▶

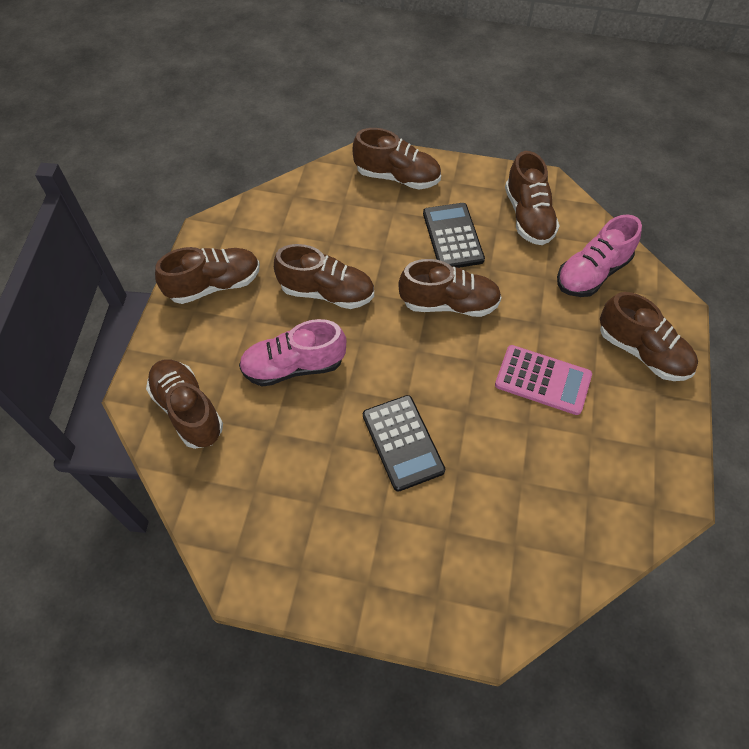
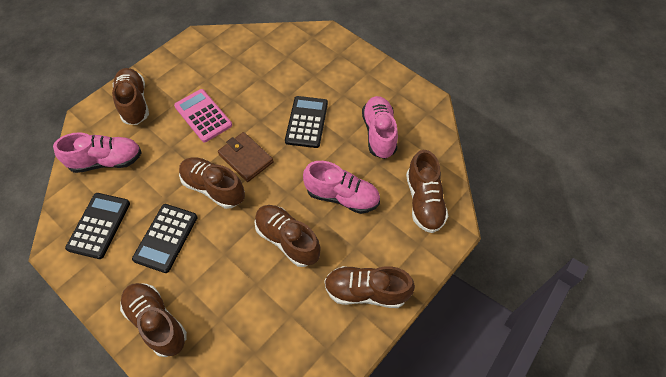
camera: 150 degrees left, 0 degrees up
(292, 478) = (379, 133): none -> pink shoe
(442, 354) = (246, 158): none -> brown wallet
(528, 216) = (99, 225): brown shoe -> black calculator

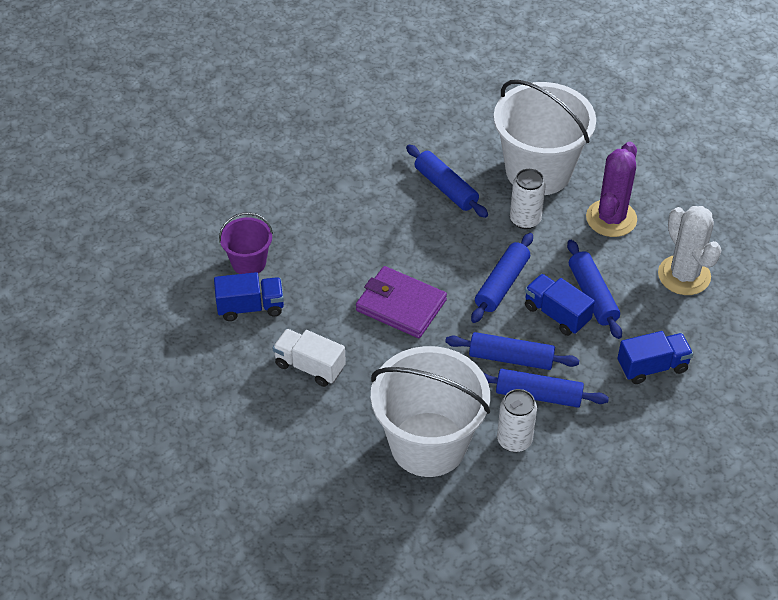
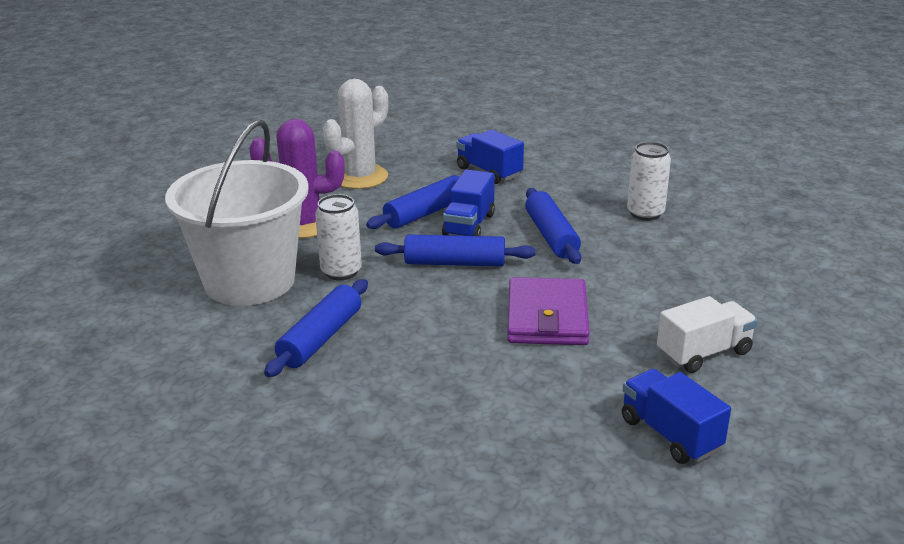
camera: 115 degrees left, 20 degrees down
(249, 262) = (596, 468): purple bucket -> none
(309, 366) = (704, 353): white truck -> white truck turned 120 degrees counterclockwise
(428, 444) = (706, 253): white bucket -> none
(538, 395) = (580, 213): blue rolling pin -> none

◀

# EXERCISE REQUIREMENTS:
Everything from the line with "camera: 115 degrees left, 20 degrees down" through the last line of the material above should be echoed exactly, and nothing else.

# TASK RESPONSE:
camera: 115 degrees left, 20 degrees down
(249, 262) = (596, 468): purple bucket -> none
(309, 366) = (704, 353): white truck -> white truck turned 120 degrees counterclockwise
(428, 444) = (706, 253): white bucket -> none
(538, 395) = (580, 213): blue rolling pin -> none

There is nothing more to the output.